-- Assigned task --
Going through the entries below, work out how many lines have the string "slope" in them. Give the number and nothing more.

=== Section Start ===

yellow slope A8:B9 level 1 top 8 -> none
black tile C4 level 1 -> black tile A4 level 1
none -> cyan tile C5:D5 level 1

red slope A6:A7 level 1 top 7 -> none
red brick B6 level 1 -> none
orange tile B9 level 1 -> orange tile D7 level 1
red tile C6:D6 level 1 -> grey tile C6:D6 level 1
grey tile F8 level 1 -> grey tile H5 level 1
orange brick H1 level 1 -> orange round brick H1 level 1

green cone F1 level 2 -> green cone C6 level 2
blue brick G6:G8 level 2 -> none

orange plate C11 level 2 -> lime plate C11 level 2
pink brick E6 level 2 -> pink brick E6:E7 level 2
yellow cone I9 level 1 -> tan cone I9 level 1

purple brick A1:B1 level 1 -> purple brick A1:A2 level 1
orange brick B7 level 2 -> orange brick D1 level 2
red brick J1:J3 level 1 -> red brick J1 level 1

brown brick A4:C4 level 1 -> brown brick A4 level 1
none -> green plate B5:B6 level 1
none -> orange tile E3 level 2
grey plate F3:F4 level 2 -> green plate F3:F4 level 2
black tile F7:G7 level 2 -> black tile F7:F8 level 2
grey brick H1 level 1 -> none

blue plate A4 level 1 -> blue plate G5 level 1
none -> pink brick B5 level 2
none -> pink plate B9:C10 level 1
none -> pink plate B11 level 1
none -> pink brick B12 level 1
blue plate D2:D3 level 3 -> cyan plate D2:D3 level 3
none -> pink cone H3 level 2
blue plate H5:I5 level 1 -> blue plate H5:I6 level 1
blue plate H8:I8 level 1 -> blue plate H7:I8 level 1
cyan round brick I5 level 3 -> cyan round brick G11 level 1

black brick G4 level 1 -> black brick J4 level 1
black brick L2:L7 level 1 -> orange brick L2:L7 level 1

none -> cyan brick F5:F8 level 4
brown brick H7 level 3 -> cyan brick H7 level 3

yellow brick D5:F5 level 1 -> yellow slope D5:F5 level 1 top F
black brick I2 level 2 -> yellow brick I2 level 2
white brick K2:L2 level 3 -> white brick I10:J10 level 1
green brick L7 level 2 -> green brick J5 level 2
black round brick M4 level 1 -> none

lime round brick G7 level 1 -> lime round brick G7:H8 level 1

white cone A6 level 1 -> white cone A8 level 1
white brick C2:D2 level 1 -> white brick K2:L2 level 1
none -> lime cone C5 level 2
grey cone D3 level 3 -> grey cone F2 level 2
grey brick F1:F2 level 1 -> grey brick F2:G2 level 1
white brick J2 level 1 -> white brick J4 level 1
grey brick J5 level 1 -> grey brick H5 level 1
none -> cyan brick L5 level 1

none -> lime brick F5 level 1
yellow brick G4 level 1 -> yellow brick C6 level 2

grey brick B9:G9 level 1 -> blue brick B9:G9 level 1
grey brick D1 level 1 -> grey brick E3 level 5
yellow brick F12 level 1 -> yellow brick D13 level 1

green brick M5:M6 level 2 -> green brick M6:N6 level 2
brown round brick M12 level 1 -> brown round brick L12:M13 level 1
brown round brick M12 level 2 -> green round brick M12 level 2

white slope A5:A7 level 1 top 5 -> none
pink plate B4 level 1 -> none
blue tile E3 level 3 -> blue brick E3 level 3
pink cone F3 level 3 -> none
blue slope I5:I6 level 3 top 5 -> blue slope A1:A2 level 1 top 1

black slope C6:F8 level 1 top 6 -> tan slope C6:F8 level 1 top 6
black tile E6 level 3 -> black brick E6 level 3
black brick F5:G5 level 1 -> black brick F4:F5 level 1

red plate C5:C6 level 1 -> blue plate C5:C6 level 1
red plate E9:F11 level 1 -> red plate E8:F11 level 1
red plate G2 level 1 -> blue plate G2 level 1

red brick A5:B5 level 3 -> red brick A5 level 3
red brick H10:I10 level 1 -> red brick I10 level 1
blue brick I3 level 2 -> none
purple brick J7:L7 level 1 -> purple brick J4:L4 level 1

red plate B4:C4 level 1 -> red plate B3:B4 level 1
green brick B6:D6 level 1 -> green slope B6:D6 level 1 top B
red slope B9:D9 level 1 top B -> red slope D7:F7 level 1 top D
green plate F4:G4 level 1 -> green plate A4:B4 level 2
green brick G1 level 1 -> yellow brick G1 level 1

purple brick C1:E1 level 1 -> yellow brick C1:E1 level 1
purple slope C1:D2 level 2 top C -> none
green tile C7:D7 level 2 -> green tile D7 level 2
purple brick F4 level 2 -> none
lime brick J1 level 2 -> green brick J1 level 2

=== Section End ===

-- Answer to this problem --
9